* Activity
In the records below, find the line with "Someone carried the white_denuta" and repeat exactly every line from it through the line with "Someone rotated the pink_burofasel". Pictures stay out.

* Exercise material
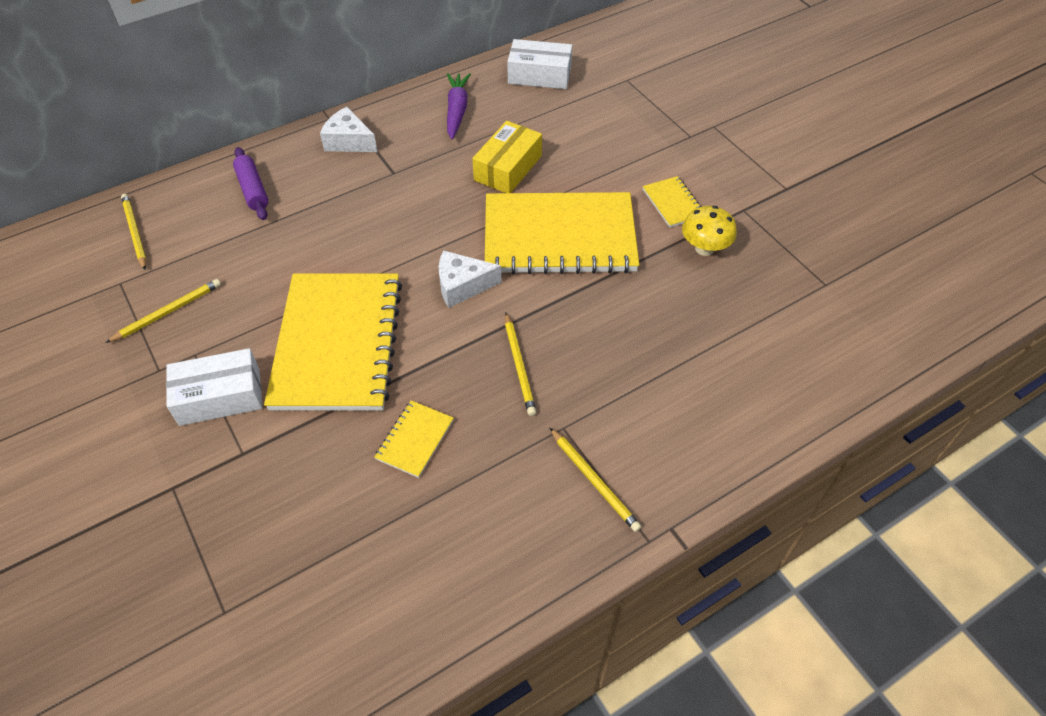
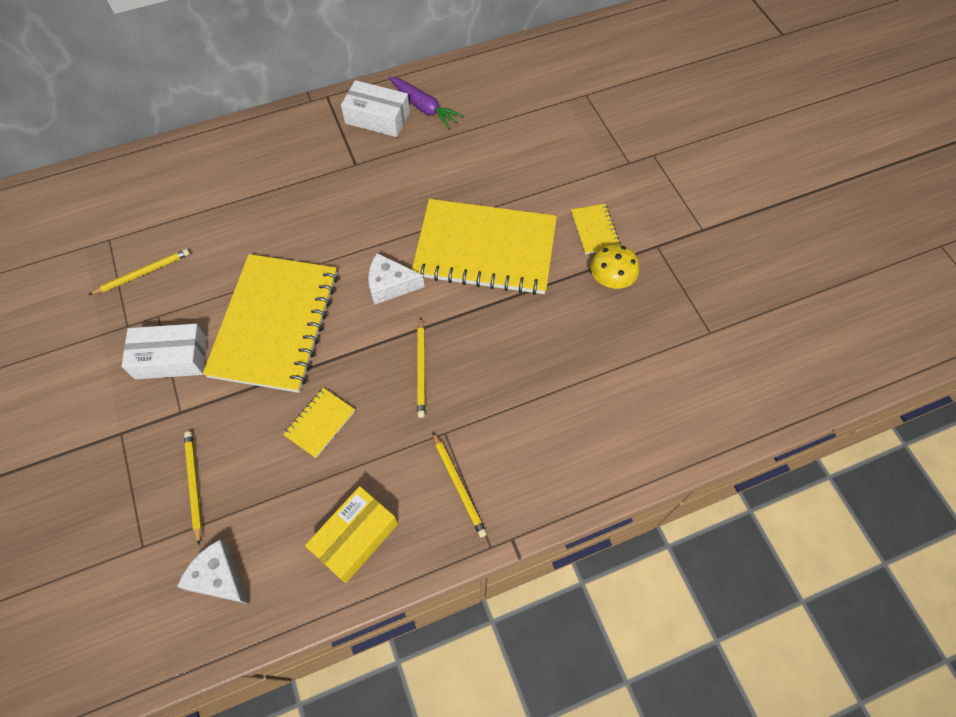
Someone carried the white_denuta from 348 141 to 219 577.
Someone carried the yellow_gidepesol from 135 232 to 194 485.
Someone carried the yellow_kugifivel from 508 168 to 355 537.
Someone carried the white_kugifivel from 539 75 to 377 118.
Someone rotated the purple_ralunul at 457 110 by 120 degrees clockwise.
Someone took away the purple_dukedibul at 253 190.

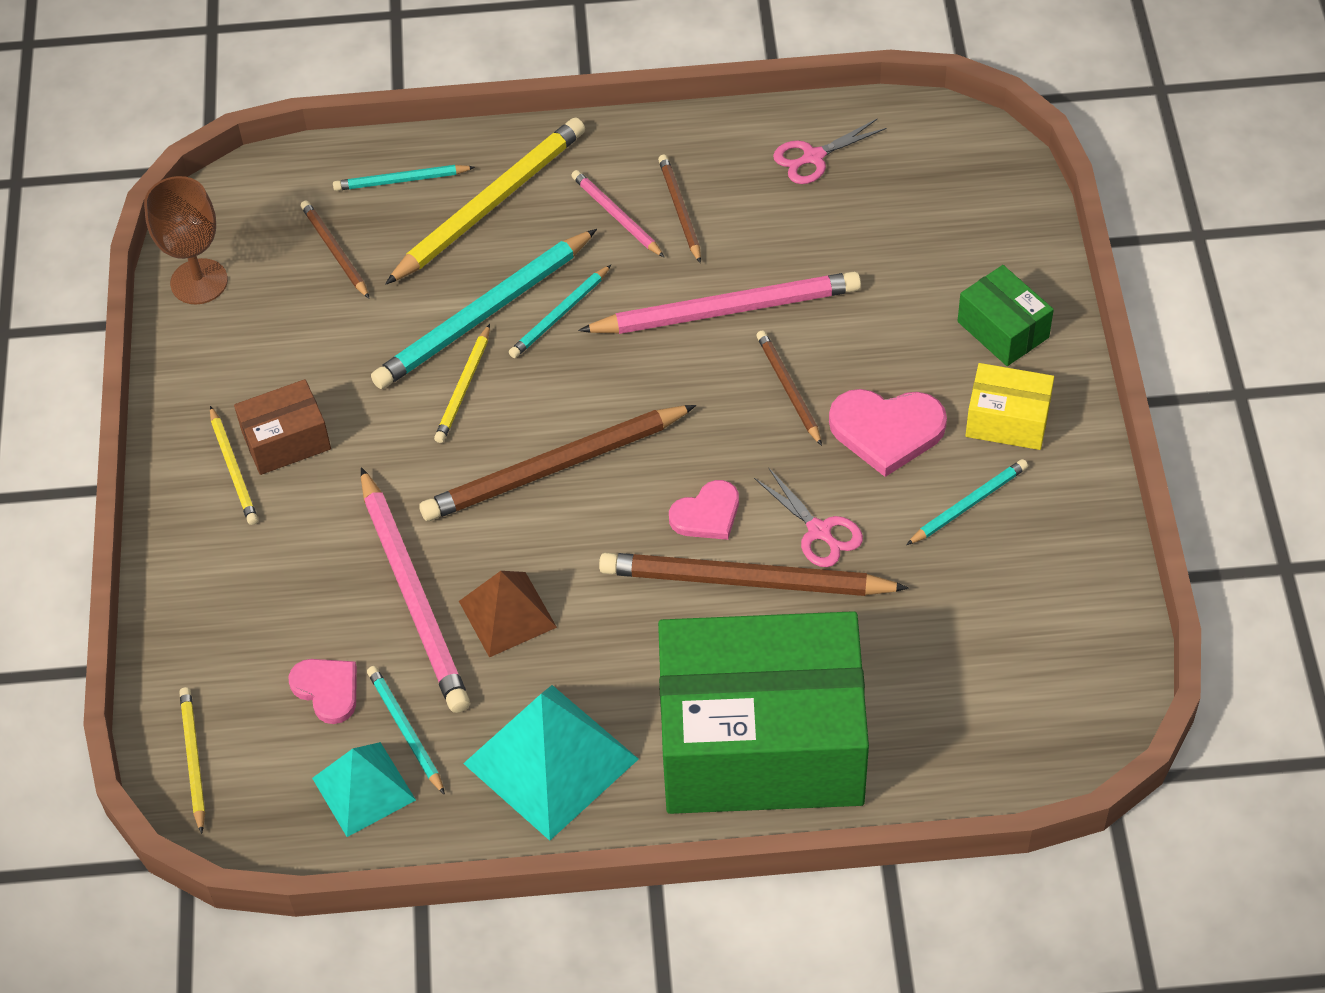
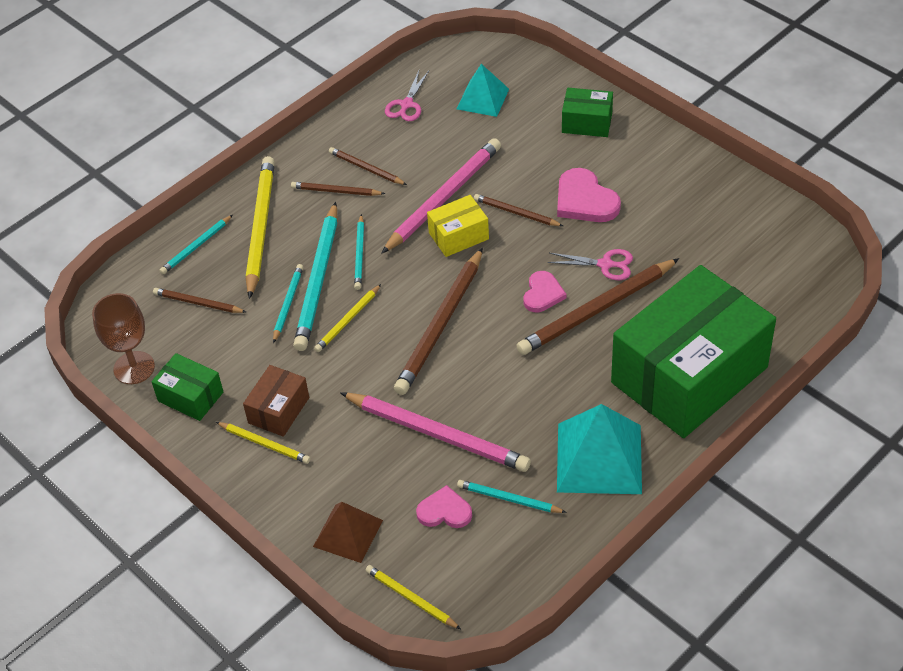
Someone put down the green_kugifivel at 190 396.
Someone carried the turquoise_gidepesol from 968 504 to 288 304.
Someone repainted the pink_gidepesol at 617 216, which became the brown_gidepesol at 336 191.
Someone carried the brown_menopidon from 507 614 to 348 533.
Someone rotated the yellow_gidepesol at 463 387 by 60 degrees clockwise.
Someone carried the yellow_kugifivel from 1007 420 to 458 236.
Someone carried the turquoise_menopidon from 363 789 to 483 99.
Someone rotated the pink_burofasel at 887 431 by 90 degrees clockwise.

--

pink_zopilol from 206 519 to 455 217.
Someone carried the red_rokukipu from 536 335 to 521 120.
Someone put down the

* Task answer
Someone carried the white_denuta from 348 141 to 219 577.
Someone carried the yellow_gidepesol from 135 232 to 194 485.
Someone carried the yellow_kugifivel from 508 168 to 355 537.
Someone carried the white_kugifivel from 539 75 to 377 118.
Someone rotated the purple_ralunul at 457 110 by 120 degrees clockwise.
Someone took away the purple_dukedibul at 253 190.

Someone put down the green_kugifivel at 190 396.
Someone carried the turquoise_gidepesol from 968 504 to 288 304.
Someone repainted the pink_gidepesol at 617 216, which became the brown_gidepesol at 336 191.
Someone carried the brown_menopidon from 507 614 to 348 533.
Someone rotated the yellow_gidepesol at 463 387 by 60 degrees clockwise.
Someone carried the yellow_kugifivel from 1007 420 to 458 236.
Someone carried the turquoise_menopidon from 363 789 to 483 99.
Someone rotated the pink_burofasel at 887 431 by 90 degrees clockwise.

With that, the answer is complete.